*** Opening of Data extract ***

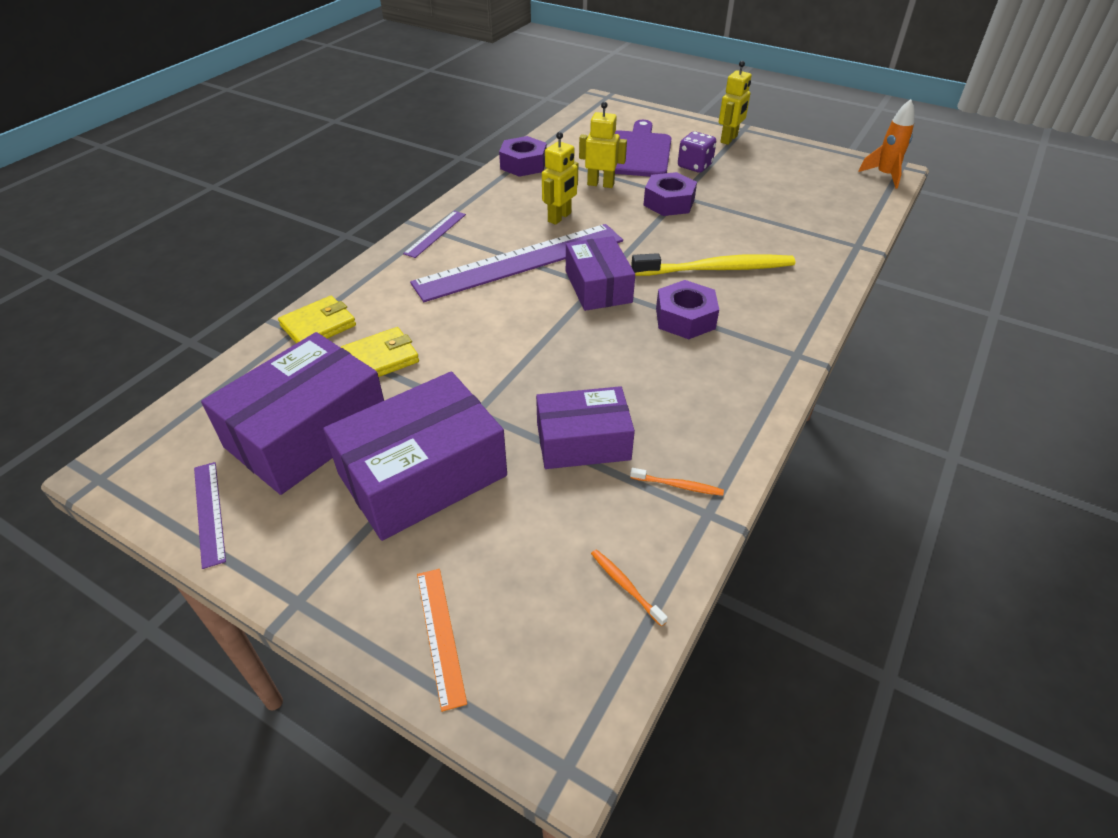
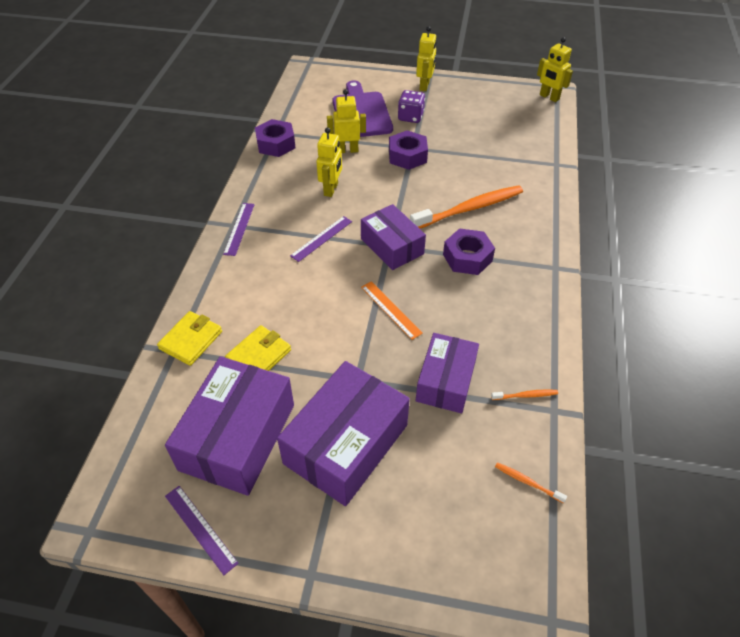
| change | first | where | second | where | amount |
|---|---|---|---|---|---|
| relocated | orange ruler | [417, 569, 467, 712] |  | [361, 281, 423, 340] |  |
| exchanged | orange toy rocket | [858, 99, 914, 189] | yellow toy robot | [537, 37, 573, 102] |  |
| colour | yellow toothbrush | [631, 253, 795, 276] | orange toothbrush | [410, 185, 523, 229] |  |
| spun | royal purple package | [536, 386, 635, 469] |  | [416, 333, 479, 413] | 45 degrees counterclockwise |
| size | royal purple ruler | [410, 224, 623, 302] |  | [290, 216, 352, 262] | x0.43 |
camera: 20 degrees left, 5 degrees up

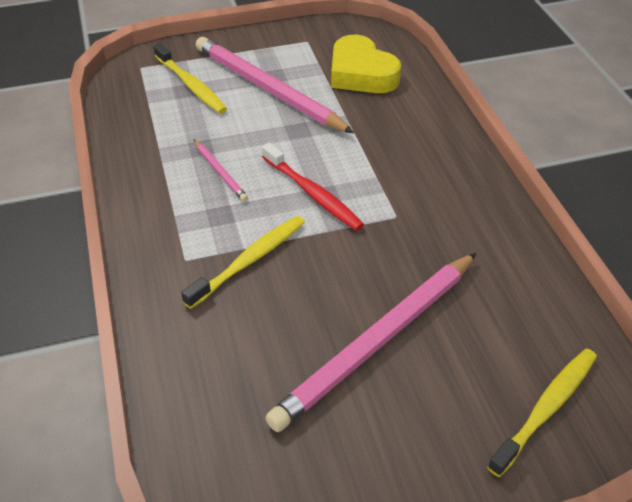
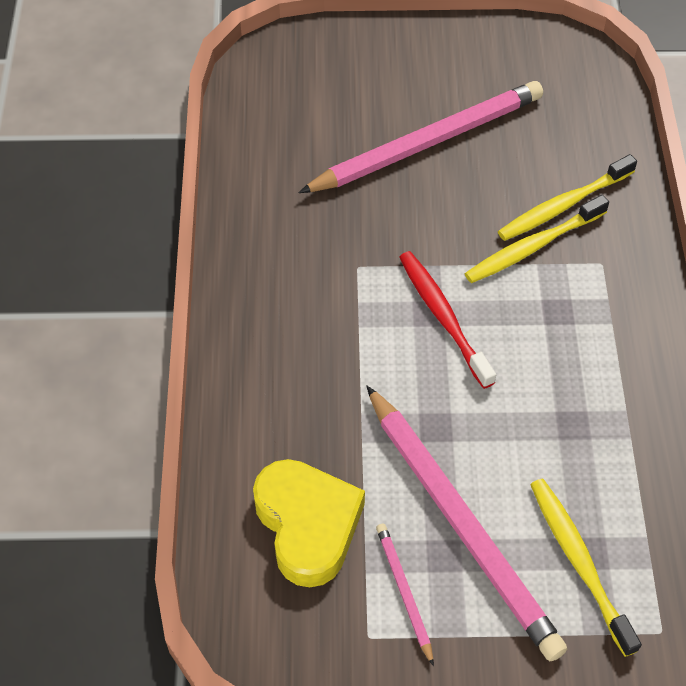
| change | first | where | second | where | amount |
|---|---|---|---|---|---|
| relocated | rose-pink wooden pencil | [194, 140, 248, 202] |  | [376, 524, 434, 666] |  |
| relocated | yellow toothbrush | [487, 348, 597, 477] |  | [498, 154, 637, 241] |  |
camera: 165 degrees left, 10 degrees up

*** Close of Data extract ***

Work item:
The entries are to be transcribed in full. Their pictures are not.

Answer to the problem:
| change | first | where | second | where | amount |
|---|---|---|---|---|---|
| relocated | orange ruler | [417, 569, 467, 712] |  | [361, 281, 423, 340] |  |
| exchanged | orange toy rocket | [858, 99, 914, 189] | yellow toy robot | [537, 37, 573, 102] |  |
| colour | yellow toothbrush | [631, 253, 795, 276] | orange toothbrush | [410, 185, 523, 229] |  |
| spun | royal purple package | [536, 386, 635, 469] |  | [416, 333, 479, 413] | 45 degrees counterclockwise |
| size | royal purple ruler | [410, 224, 623, 302] |  | [290, 216, 352, 262] | x0.43 |
camera: 20 degrees left, 5 degrees up

| change | first | where | second | where | amount |
|---|---|---|---|---|---|
| relocated | rose-pink wooden pencil | [194, 140, 248, 202] |  | [376, 524, 434, 666] |  |
| relocated | yellow toothbrush | [487, 348, 597, 477] |  | [498, 154, 637, 241] |  |
camera: 165 degrees left, 10 degrees up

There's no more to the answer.